■ The task: Repeat precisely the span of lines below that opens with the line containing "C3: 10nF (3V3, GND) -> 47nF (3V3, GND)" and closes with the line containing "D6: schottky (A", both included.

■ Source information:
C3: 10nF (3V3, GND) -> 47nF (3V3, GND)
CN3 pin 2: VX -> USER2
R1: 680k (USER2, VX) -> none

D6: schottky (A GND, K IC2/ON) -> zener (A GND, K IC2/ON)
---
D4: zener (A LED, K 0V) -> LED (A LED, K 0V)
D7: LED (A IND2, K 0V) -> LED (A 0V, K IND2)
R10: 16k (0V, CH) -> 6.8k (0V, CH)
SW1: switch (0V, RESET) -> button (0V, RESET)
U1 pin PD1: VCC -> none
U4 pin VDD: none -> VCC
--
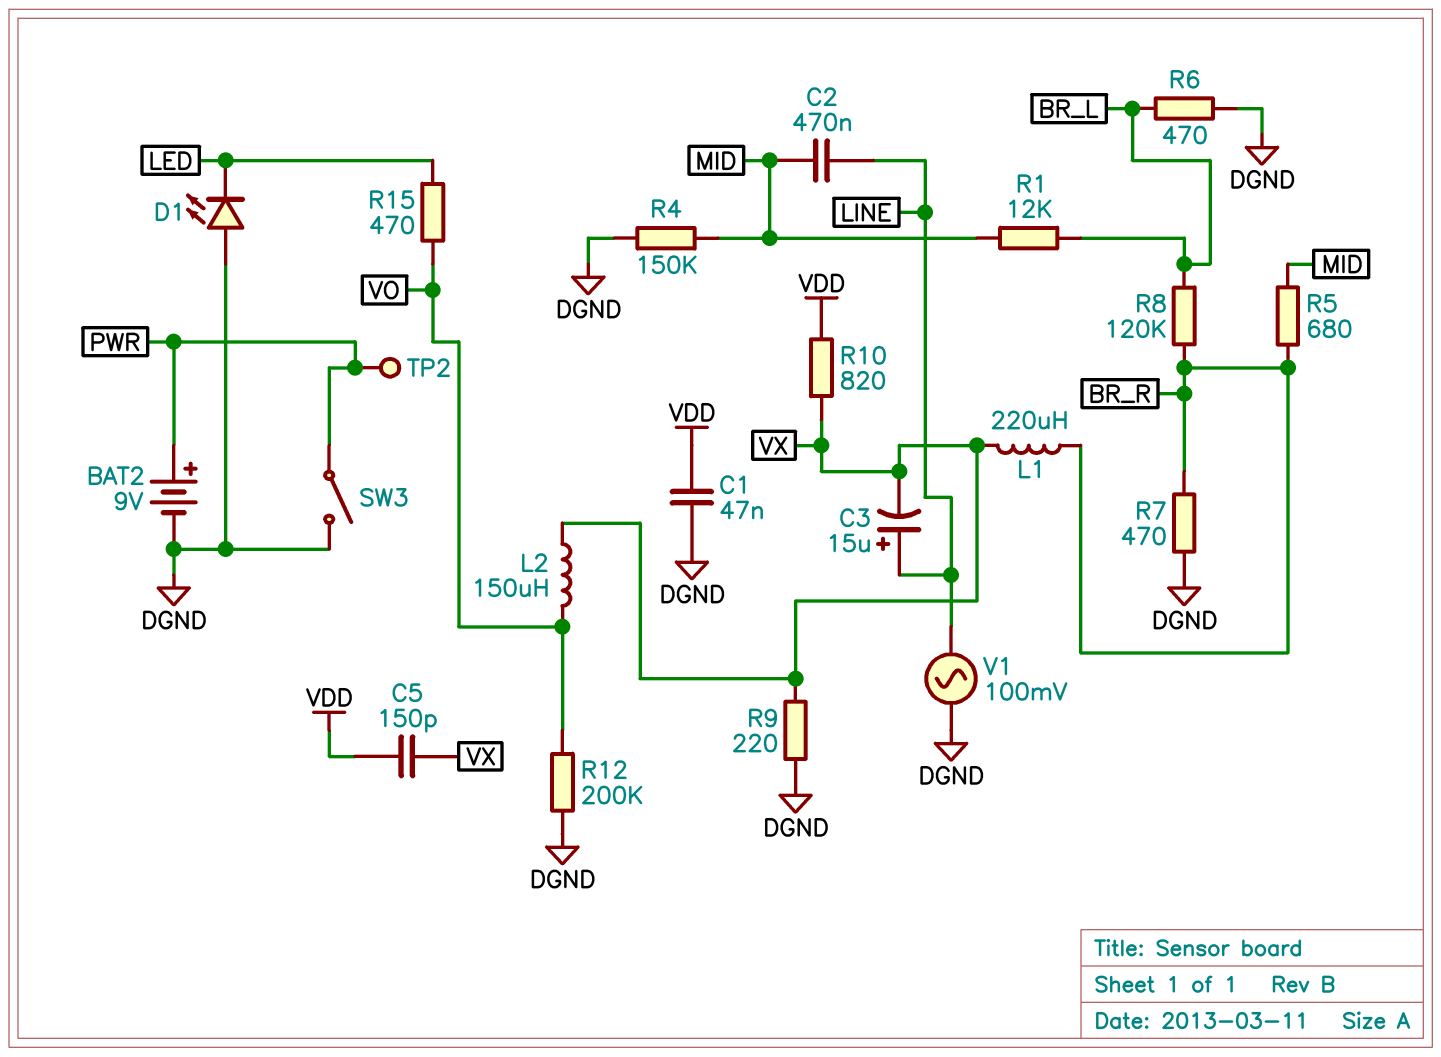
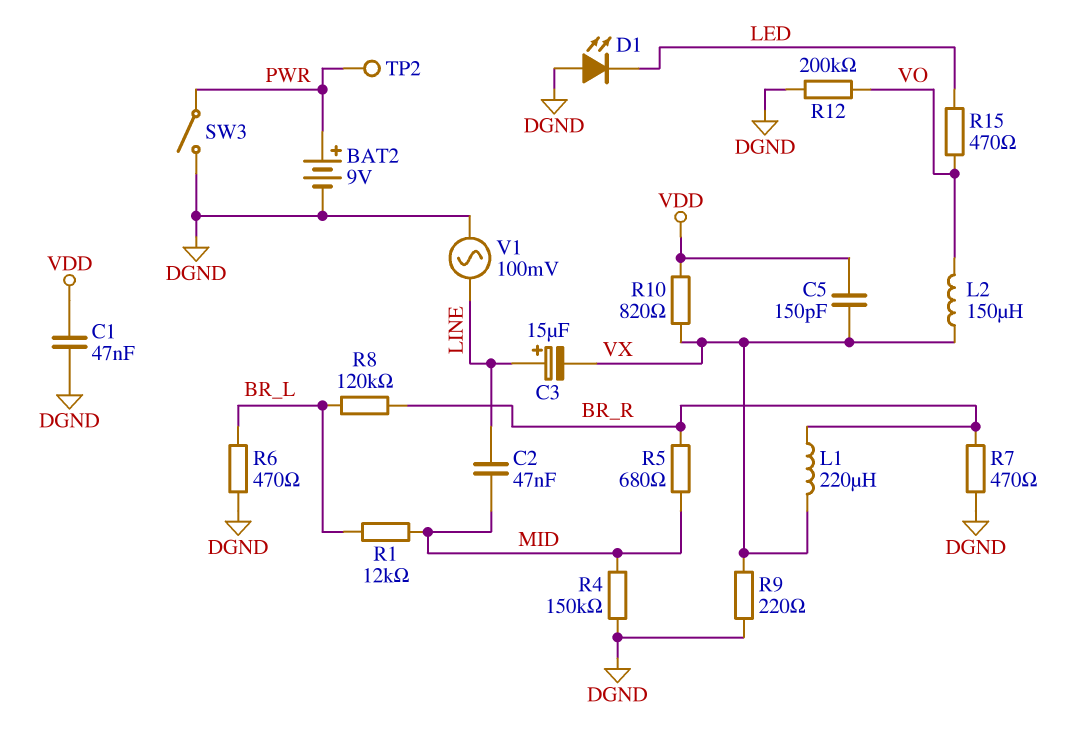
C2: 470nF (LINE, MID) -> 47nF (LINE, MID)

■ Response for this exercise:
C3: 10nF (3V3, GND) -> 47nF (3V3, GND)
CN3 pin 2: VX -> USER2
R1: 680k (USER2, VX) -> none

D6: schottky (A GND, K IC2/ON) -> zener (A GND, K IC2/ON)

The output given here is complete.